» **PROBLEM DETAILS**
Please repeat, from the entries that follow, the lines from the one containing "removed | five-pointed" through the one containing "45 degrees counterclockwise |" exactly, adding nothing.

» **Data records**
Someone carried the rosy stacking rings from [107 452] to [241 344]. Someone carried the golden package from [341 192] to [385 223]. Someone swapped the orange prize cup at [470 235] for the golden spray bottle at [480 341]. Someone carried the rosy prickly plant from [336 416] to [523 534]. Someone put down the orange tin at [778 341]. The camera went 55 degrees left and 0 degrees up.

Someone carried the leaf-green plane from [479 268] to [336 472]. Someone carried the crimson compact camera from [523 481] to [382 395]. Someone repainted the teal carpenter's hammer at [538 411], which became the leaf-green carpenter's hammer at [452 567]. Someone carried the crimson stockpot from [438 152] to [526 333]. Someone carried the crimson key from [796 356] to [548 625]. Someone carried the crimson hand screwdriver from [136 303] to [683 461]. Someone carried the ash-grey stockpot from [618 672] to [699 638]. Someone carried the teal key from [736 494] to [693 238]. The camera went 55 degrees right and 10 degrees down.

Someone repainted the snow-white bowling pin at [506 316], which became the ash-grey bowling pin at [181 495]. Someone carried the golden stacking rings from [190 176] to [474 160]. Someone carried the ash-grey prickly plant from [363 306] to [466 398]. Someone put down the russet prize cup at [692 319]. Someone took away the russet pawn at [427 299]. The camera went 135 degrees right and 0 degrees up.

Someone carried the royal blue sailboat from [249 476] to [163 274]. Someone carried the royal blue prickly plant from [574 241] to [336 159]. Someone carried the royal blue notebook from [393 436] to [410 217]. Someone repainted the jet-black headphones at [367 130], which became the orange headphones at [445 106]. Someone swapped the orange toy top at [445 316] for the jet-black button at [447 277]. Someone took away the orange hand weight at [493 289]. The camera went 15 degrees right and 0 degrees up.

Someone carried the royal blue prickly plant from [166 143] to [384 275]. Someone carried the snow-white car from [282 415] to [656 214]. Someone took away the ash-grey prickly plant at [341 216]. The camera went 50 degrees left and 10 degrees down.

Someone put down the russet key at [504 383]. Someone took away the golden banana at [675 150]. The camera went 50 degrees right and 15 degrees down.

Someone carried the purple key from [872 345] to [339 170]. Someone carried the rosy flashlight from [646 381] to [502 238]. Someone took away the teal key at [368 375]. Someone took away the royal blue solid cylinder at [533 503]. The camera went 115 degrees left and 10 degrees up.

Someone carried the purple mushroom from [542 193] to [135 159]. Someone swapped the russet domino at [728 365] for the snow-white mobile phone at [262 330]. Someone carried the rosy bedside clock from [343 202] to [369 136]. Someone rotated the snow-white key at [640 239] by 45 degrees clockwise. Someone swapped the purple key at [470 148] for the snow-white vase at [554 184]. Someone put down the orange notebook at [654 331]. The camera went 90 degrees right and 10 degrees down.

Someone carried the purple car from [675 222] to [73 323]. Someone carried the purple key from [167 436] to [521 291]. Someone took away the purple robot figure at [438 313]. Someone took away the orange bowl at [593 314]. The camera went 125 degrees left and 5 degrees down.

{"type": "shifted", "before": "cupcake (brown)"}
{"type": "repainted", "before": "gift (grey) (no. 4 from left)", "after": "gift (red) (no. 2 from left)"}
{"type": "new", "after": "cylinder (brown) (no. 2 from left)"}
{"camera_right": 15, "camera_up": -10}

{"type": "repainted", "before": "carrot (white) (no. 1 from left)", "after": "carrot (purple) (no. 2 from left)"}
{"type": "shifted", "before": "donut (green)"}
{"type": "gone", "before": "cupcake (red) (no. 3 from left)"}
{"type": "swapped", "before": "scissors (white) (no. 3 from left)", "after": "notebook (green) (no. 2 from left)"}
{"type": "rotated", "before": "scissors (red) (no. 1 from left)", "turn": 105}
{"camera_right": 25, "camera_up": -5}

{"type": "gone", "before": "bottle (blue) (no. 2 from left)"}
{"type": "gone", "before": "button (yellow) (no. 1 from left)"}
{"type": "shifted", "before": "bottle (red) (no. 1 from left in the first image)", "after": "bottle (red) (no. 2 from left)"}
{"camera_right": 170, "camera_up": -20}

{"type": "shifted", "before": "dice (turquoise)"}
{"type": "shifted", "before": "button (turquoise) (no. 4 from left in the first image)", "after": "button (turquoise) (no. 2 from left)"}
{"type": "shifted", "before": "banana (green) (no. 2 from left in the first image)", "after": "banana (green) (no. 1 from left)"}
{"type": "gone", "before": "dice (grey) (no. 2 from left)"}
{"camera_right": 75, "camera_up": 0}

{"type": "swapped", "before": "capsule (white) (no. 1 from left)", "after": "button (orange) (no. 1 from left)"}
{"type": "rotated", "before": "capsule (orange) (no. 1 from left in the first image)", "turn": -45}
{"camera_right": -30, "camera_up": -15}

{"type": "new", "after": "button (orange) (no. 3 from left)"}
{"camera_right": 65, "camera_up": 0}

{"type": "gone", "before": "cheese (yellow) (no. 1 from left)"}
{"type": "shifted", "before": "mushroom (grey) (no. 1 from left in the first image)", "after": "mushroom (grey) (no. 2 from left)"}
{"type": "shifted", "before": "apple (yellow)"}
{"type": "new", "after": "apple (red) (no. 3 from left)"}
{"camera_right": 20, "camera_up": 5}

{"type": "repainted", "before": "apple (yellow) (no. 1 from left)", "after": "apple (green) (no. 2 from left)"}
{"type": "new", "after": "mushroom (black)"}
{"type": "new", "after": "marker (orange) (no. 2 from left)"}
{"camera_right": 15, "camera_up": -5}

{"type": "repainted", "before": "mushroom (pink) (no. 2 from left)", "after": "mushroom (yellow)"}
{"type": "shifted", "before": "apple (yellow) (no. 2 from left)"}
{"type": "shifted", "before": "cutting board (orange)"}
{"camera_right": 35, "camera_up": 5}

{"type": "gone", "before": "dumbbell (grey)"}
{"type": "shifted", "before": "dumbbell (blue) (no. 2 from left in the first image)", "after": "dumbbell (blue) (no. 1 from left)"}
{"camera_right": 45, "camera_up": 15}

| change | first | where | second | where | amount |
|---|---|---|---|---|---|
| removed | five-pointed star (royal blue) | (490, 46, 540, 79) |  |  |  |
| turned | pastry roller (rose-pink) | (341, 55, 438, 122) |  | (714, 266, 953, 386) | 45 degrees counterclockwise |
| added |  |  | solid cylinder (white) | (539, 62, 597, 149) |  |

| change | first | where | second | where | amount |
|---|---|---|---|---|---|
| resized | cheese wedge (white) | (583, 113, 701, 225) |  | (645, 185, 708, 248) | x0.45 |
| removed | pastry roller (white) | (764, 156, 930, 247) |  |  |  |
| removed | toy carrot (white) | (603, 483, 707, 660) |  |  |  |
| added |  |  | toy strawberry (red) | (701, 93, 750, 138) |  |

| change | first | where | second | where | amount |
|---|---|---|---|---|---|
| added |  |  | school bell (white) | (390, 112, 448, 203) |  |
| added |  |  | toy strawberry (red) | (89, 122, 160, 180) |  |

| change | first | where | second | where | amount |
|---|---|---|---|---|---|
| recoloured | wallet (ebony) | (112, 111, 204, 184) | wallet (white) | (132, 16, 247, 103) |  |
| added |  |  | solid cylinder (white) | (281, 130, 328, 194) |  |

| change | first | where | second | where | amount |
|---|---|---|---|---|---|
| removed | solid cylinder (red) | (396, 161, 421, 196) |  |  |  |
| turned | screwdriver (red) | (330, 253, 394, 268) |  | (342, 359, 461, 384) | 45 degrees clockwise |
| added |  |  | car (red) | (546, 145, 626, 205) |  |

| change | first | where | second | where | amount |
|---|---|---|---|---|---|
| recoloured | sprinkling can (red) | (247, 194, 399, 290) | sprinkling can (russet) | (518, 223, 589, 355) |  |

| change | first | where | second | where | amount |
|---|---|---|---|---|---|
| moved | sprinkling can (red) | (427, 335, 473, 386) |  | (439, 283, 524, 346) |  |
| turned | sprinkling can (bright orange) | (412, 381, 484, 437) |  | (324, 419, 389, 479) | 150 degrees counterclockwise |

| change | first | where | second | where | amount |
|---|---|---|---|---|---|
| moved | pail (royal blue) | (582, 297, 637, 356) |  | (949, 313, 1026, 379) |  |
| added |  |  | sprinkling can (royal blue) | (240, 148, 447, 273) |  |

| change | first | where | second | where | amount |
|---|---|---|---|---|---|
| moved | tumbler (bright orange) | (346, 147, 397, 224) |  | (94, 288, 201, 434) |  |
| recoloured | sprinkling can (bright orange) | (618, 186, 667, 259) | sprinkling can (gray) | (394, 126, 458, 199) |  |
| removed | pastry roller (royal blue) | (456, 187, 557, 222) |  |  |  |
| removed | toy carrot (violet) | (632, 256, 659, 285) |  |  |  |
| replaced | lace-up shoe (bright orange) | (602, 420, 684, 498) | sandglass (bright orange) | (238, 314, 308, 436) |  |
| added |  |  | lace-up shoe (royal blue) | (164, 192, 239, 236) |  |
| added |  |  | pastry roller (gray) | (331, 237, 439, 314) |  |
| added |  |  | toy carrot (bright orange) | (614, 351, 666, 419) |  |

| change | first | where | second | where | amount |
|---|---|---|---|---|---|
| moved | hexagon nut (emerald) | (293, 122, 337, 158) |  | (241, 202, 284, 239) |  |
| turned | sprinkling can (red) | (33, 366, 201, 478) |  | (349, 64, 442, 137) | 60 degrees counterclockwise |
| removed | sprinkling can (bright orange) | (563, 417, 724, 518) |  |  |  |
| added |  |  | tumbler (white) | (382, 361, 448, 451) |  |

» **SOLUTION TO THIS PROBLEM**
| removed | five-pointed star (royal blue) | (490, 46, 540, 79) |  |  |  |
| turned | pastry roller (rose-pink) | (341, 55, 438, 122) |  | (714, 266, 953, 386) | 45 degrees counterclockwise |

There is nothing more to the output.